What is expected ->
From the listing below, set down exactly the lines between the one holding "D2: schottky 1N5819" and the one holding "S3: switch (GND, N_12) -> button (GND, N_12)", inclusive. No other line is wanted.

Available data below:

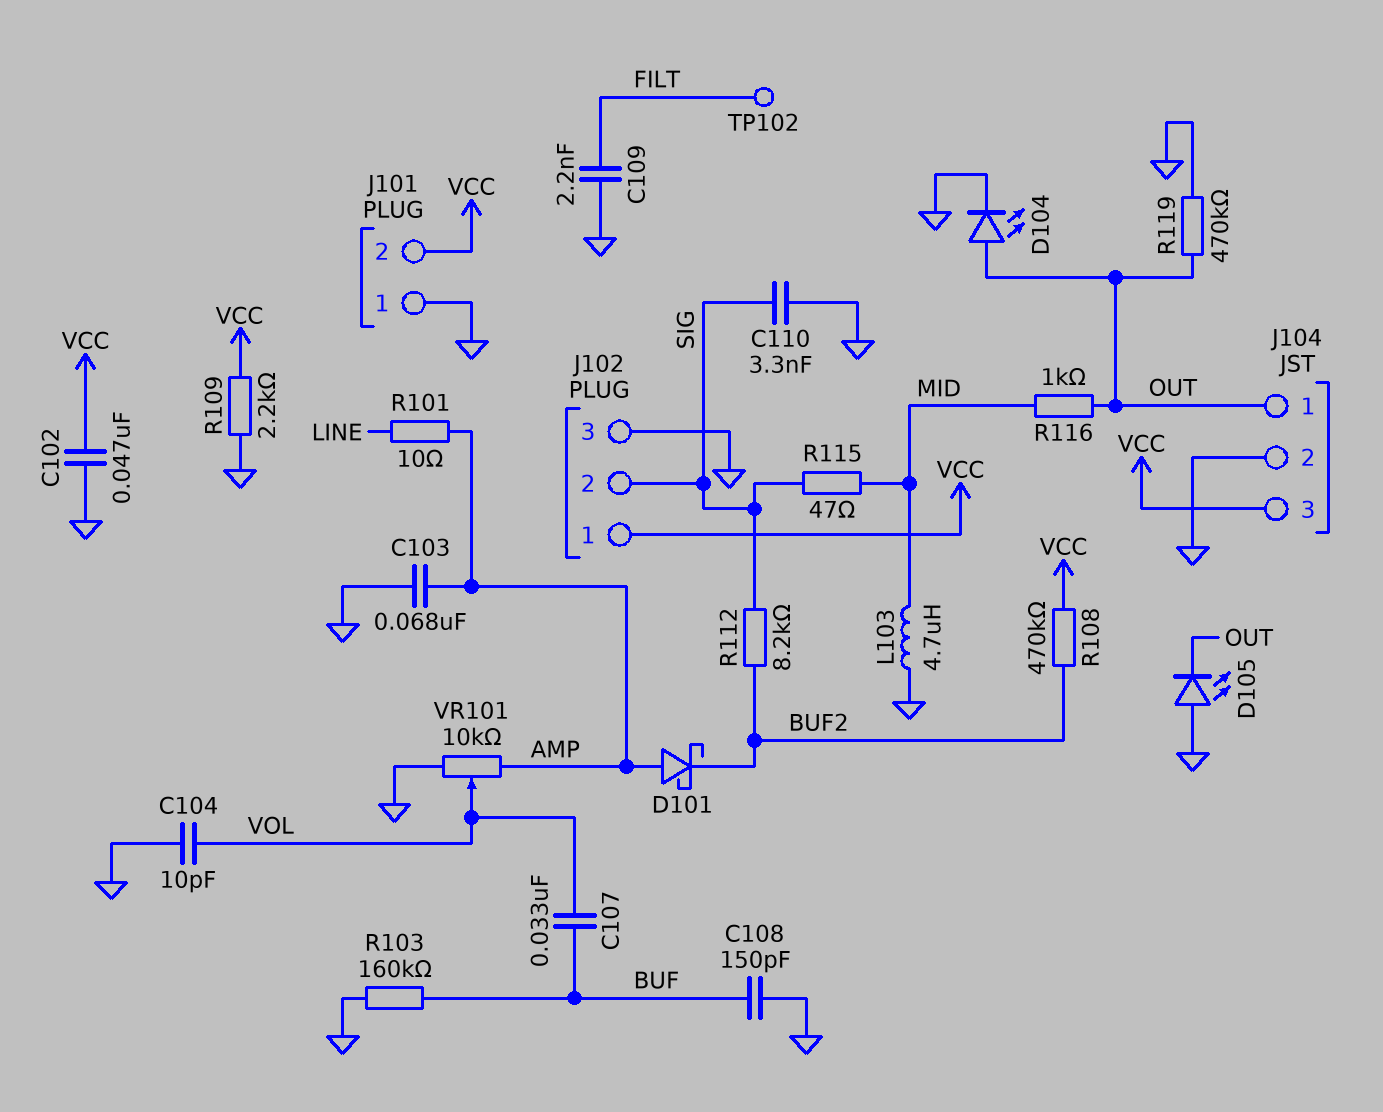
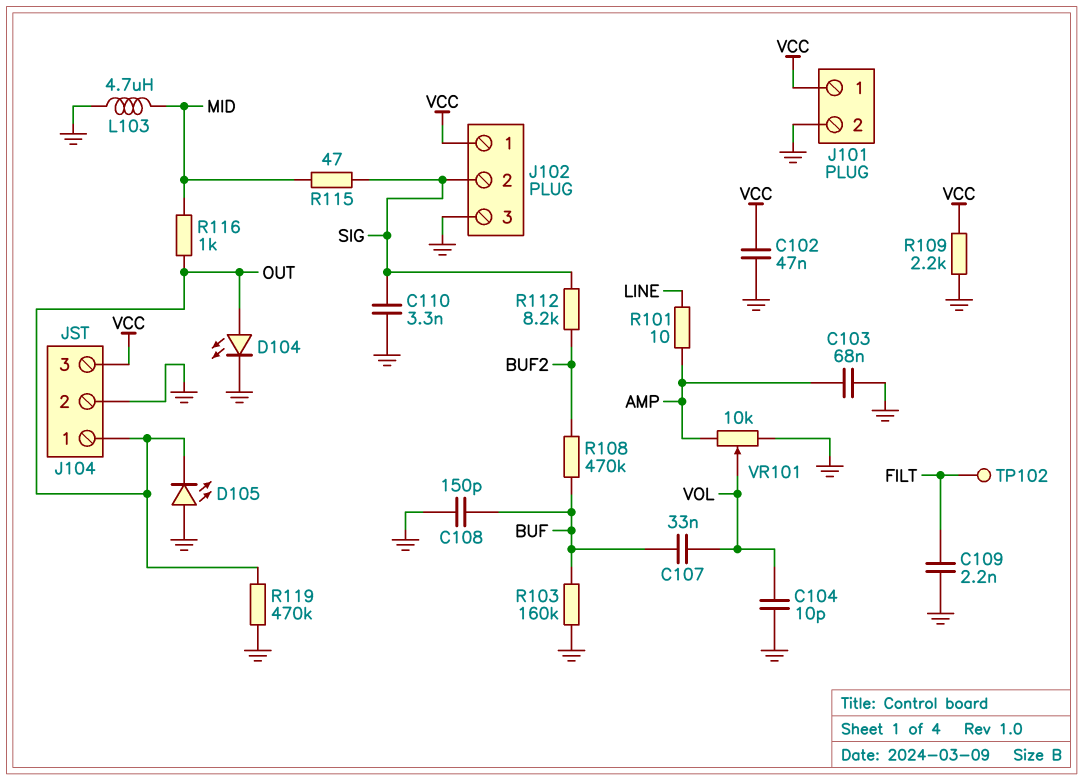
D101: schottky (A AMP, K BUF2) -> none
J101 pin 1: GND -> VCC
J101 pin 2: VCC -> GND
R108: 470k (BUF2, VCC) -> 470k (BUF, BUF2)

End of Available data.
Available data below:

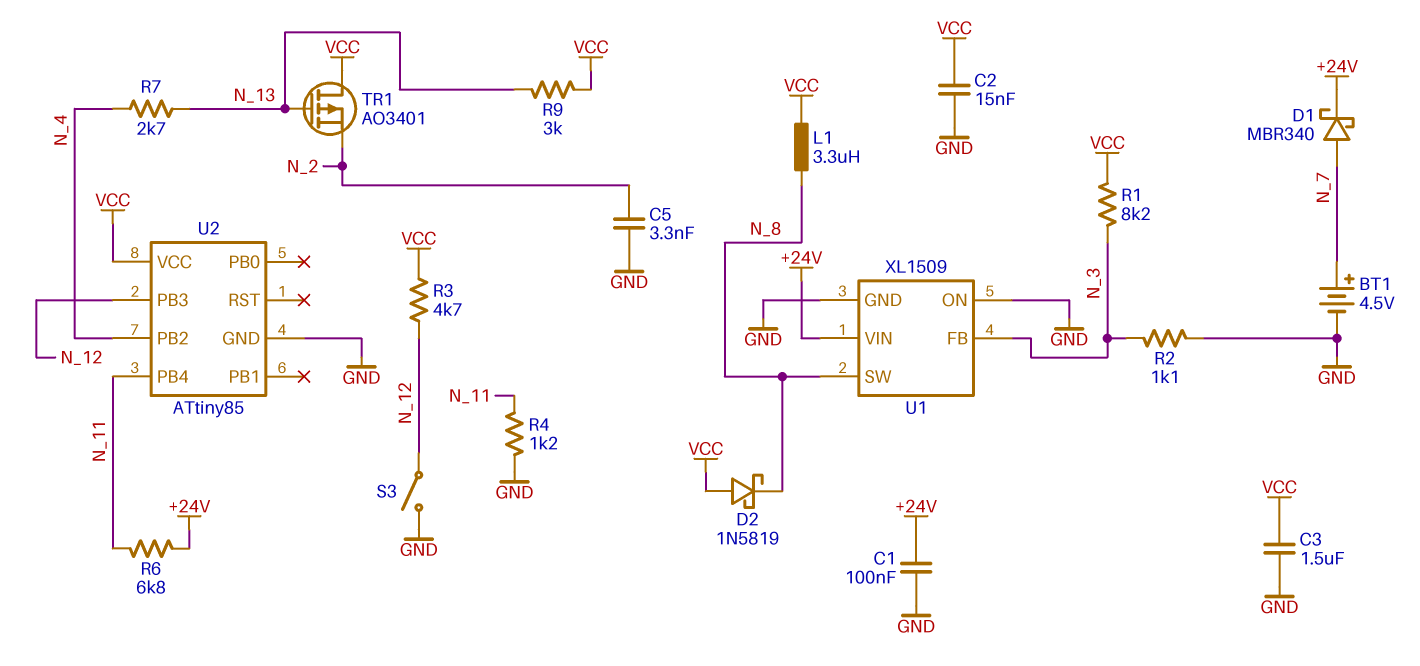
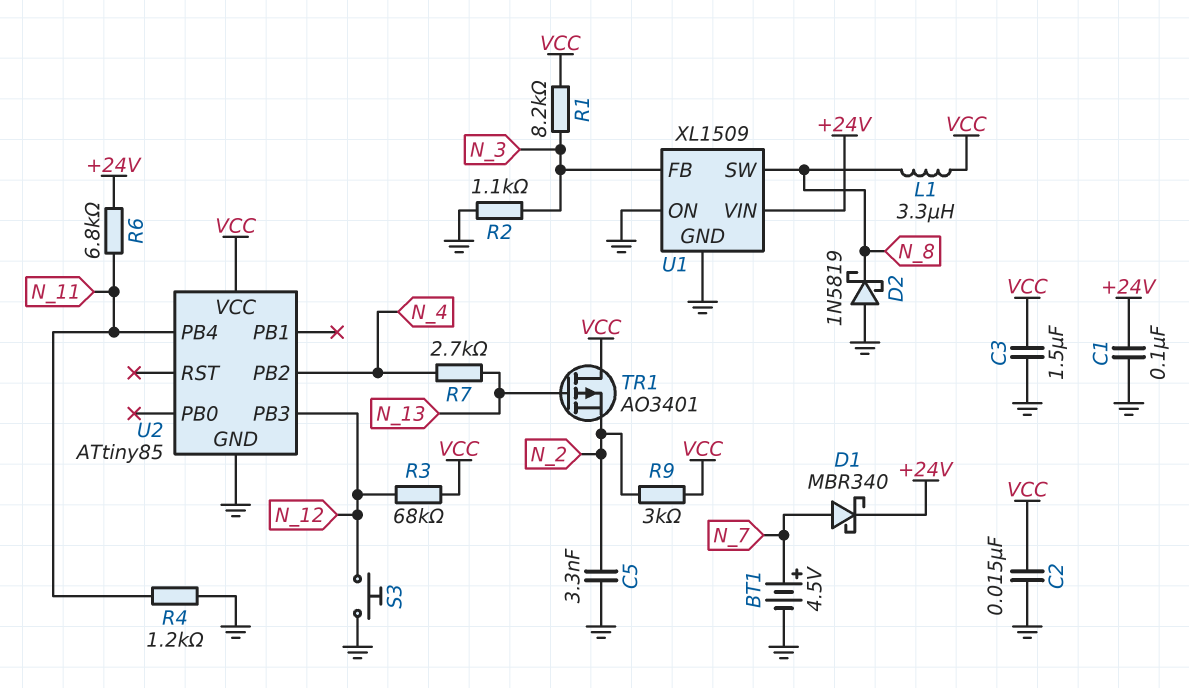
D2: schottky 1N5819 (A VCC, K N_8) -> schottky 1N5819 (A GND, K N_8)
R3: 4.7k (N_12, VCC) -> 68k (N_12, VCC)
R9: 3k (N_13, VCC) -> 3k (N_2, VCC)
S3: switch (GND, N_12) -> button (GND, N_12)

End of Available data.
Available data below:

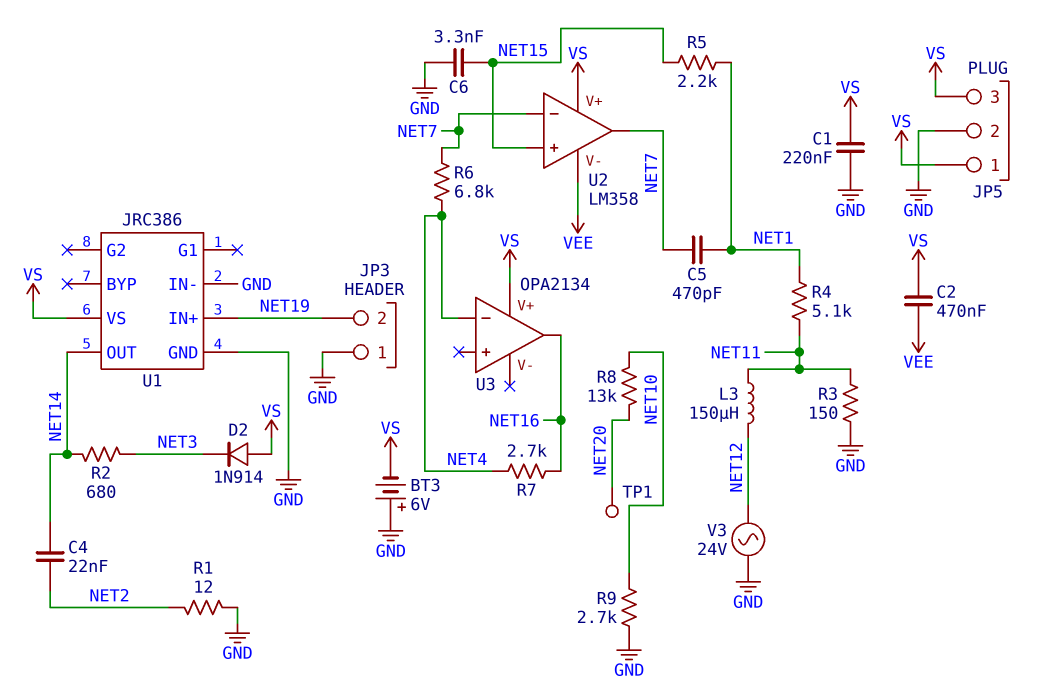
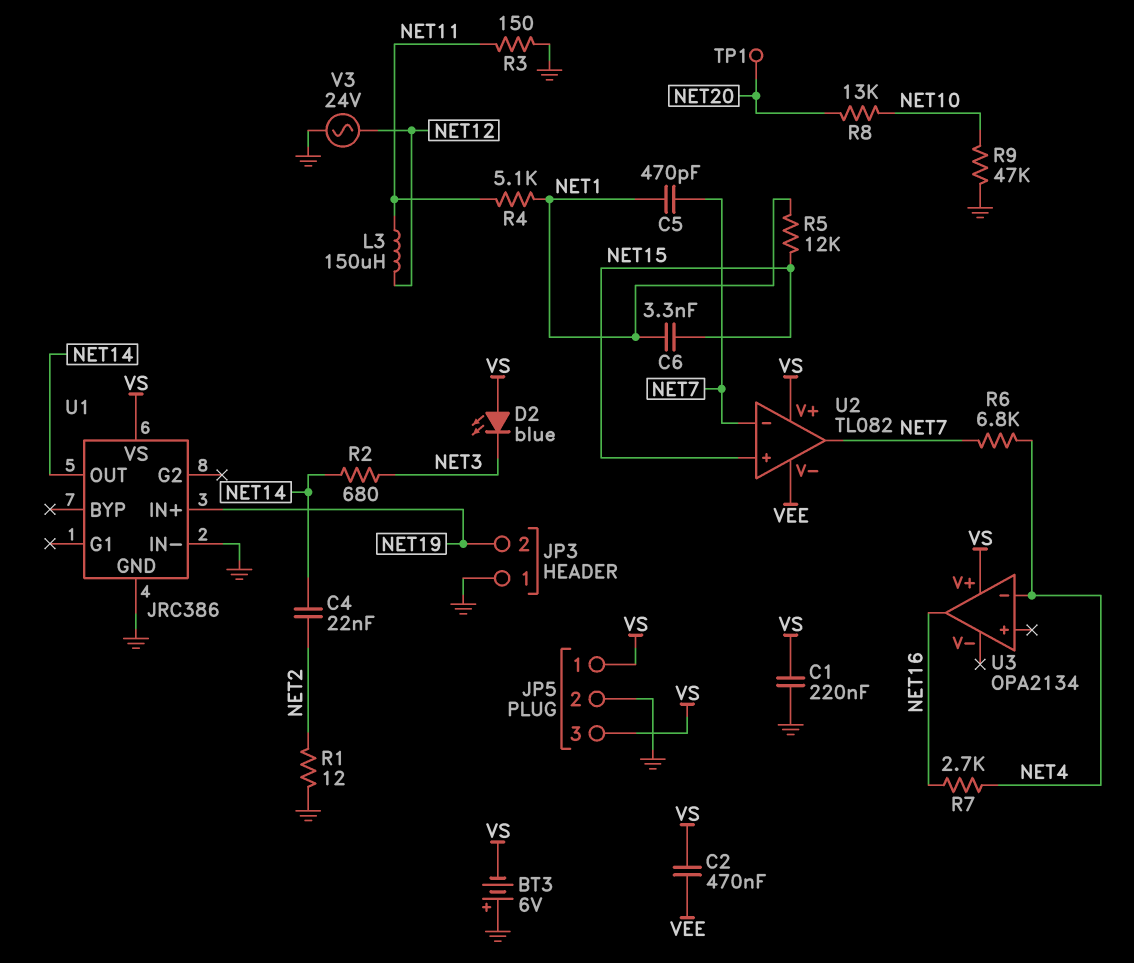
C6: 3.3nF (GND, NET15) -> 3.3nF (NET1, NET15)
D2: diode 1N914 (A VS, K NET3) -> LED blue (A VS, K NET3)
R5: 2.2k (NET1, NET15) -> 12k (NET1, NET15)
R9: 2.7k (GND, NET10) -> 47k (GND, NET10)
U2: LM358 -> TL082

End of Available data.

Response box ->
D2: schottky 1N5819 (A VCC, K N_8) -> schottky 1N5819 (A GND, K N_8)
R3: 4.7k (N_12, VCC) -> 68k (N_12, VCC)
R9: 3k (N_13, VCC) -> 3k (N_2, VCC)
S3: switch (GND, N_12) -> button (GND, N_12)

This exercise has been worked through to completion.